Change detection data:
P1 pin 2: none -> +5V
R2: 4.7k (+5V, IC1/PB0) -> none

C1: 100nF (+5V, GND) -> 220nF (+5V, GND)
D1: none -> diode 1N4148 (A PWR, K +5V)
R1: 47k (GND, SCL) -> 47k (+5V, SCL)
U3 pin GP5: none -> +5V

The task:
Write out, word for word, the line containing "C1: 100nF (+5V, GND) -> 220nF (+5V, GND)" and all the lines after it in the entries above, and nothing more.

Solved problem:
C1: 100nF (+5V, GND) -> 220nF (+5V, GND)
D1: none -> diode 1N4148 (A PWR, K +5V)
R1: 47k (GND, SCL) -> 47k (+5V, SCL)
U3 pin GP5: none -> +5V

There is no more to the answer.